Exercise objective -
Pictures aside, repeat every entry exactly.

Material provided -
──────

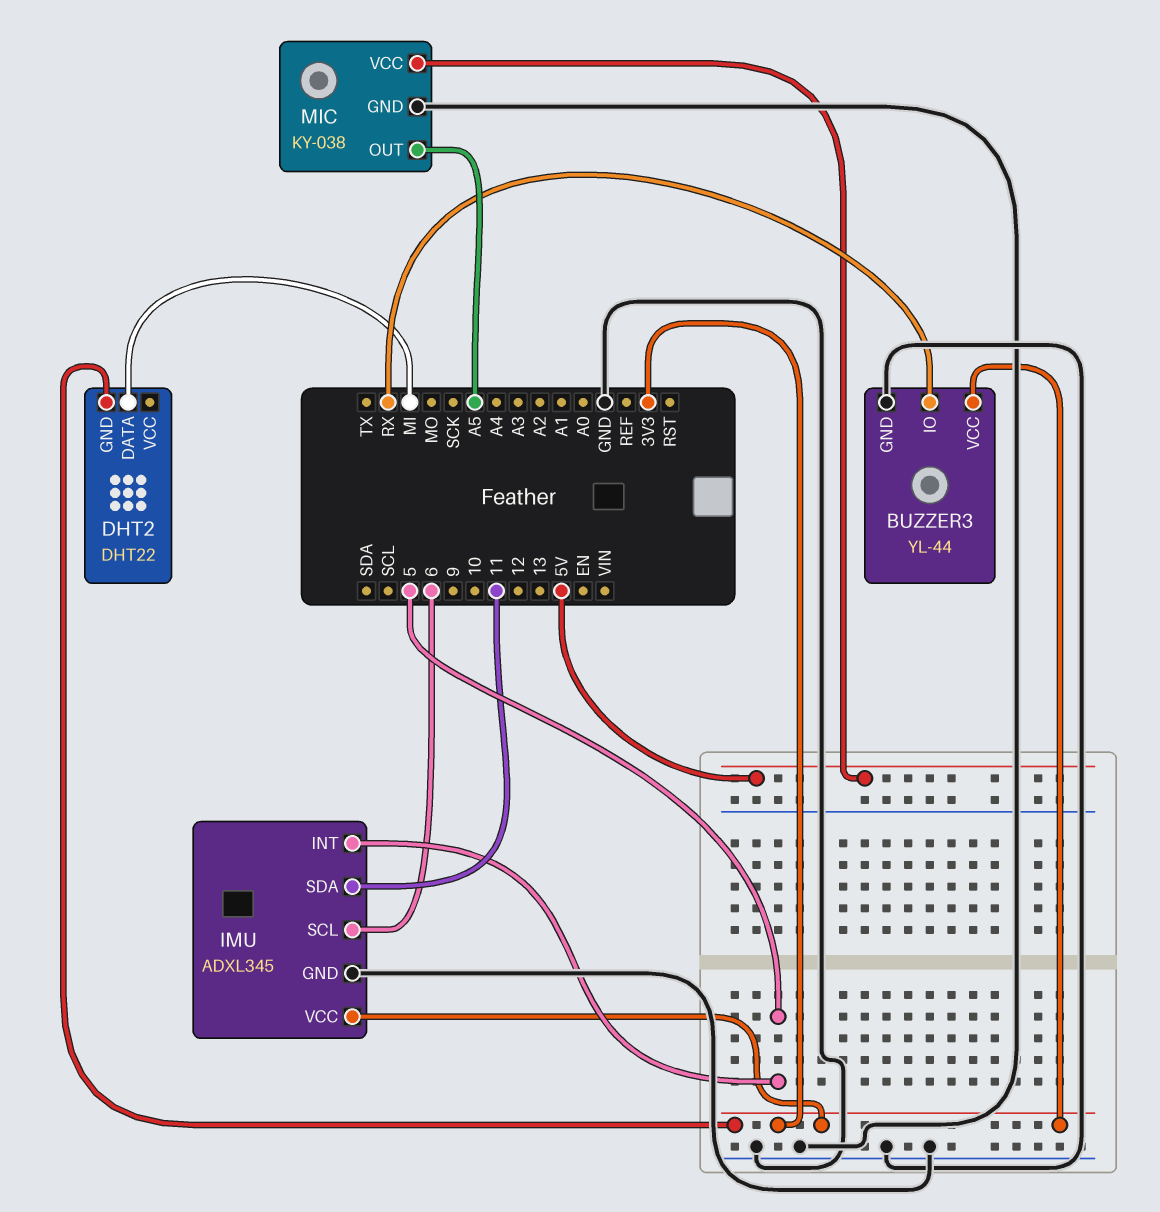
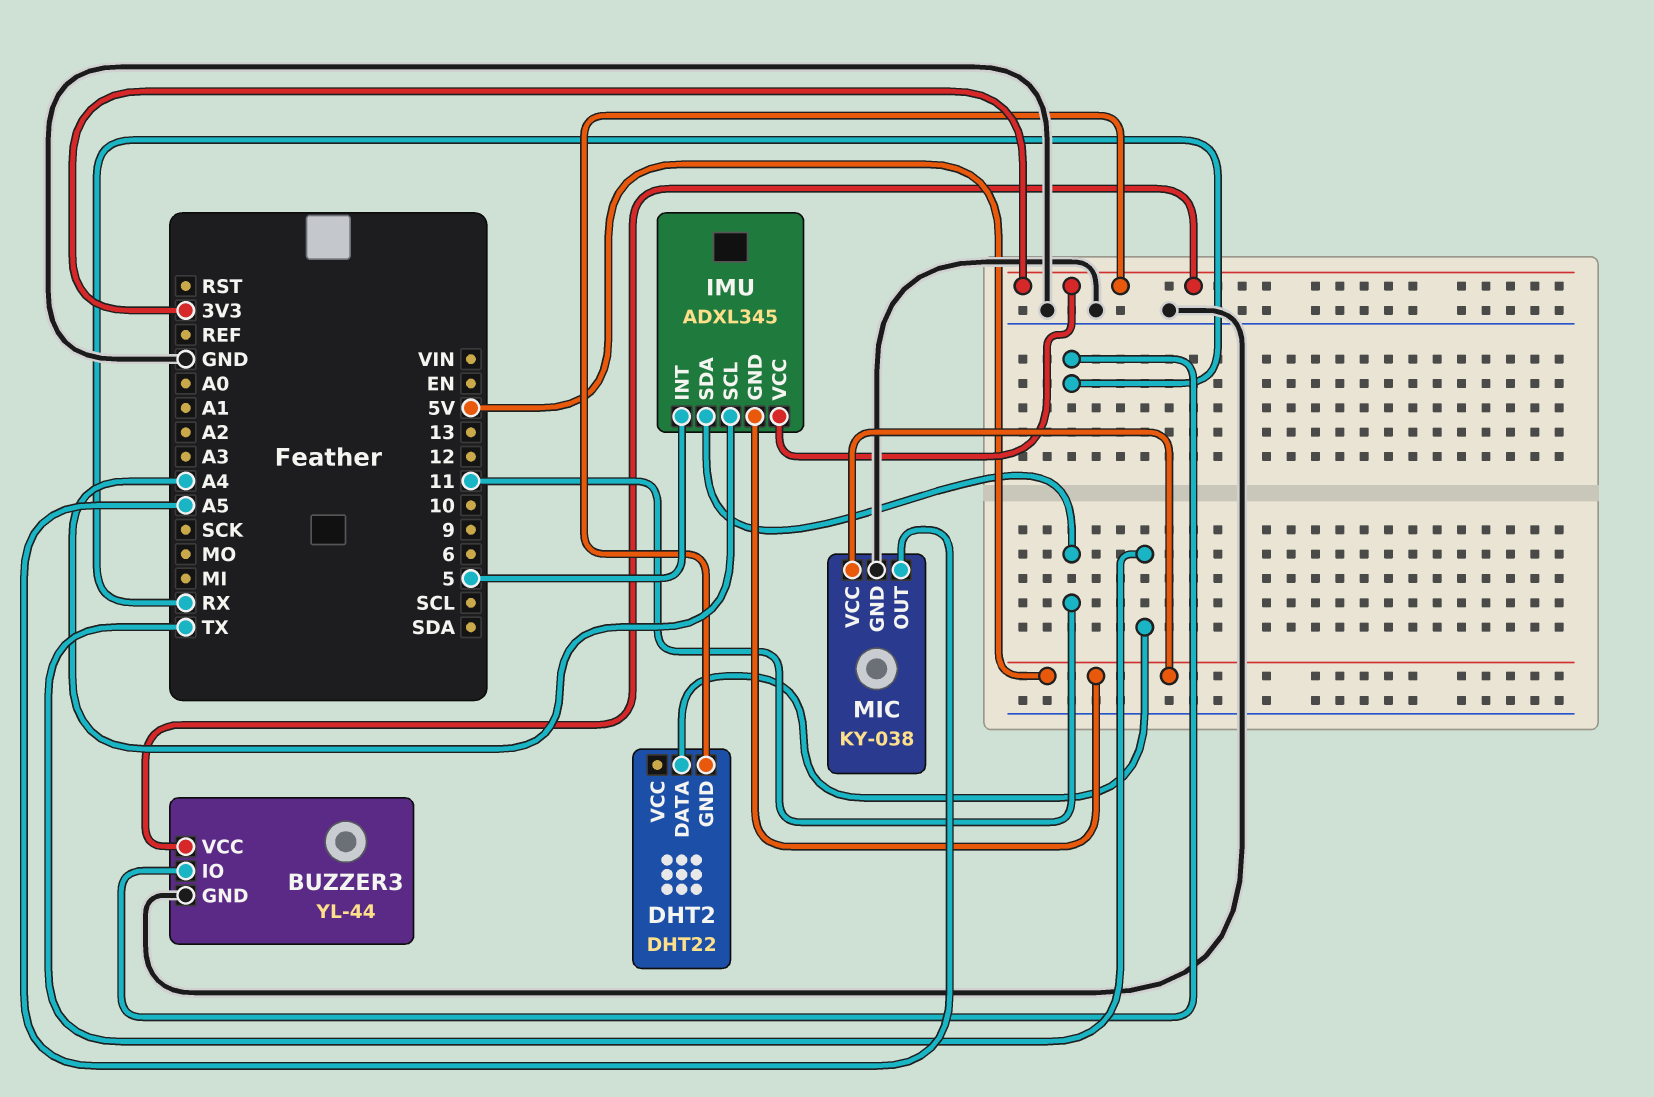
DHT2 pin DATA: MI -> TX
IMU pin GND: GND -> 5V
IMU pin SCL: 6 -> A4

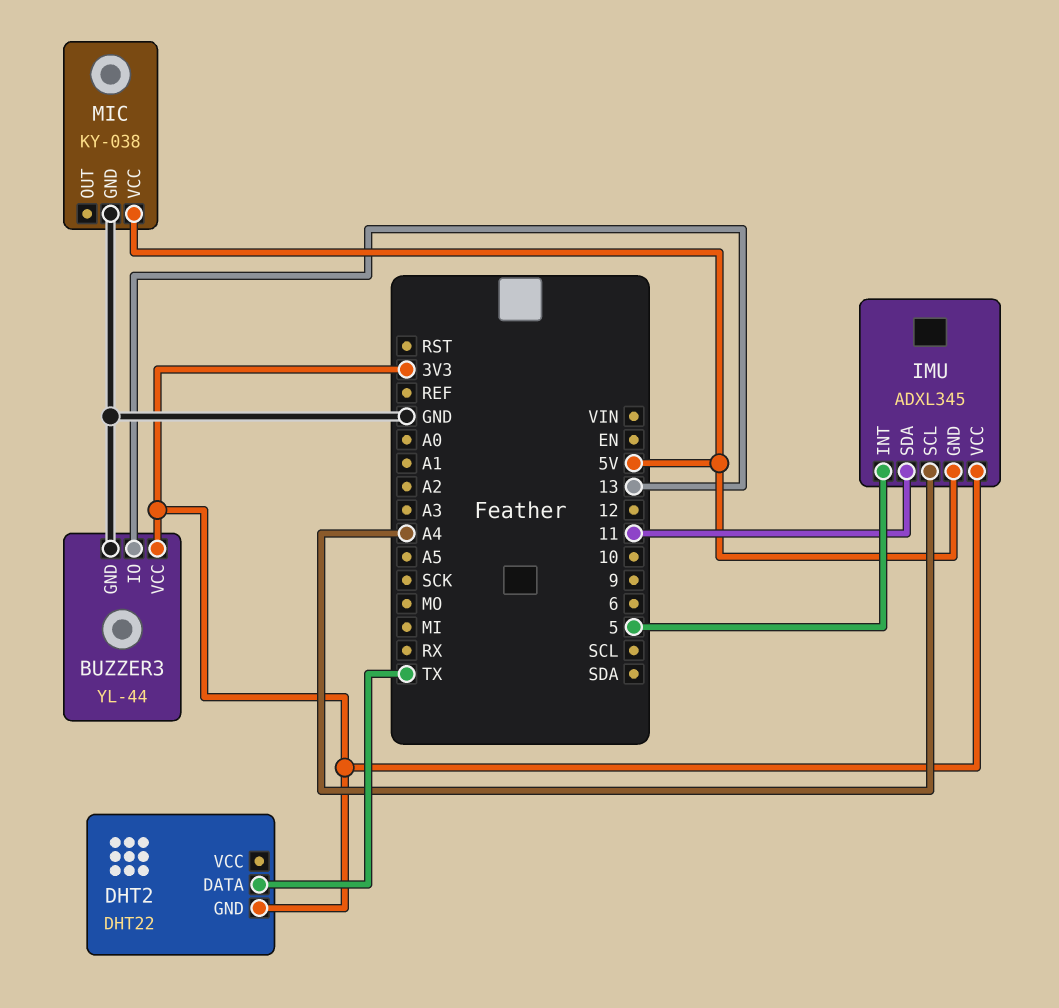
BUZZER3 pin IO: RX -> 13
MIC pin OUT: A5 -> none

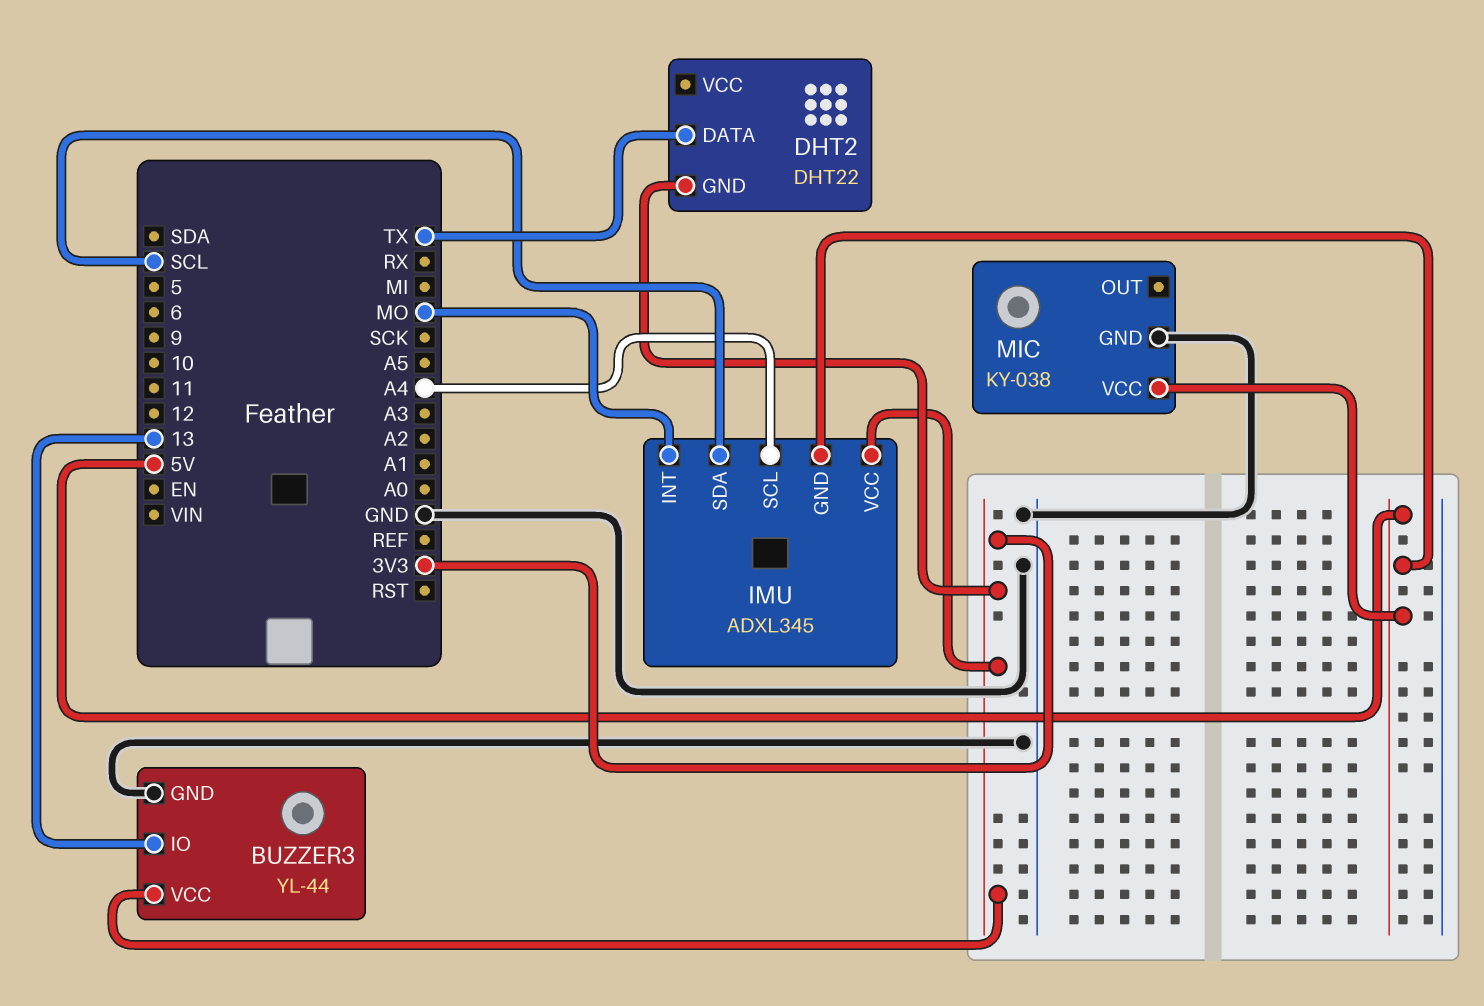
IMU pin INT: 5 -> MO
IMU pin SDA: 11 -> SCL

──────

Output -
DHT2 pin DATA: MI -> TX
IMU pin GND: GND -> 5V
IMU pin SCL: 6 -> A4

BUZZER3 pin IO: RX -> 13
MIC pin OUT: A5 -> none

IMU pin INT: 5 -> MO
IMU pin SDA: 11 -> SCL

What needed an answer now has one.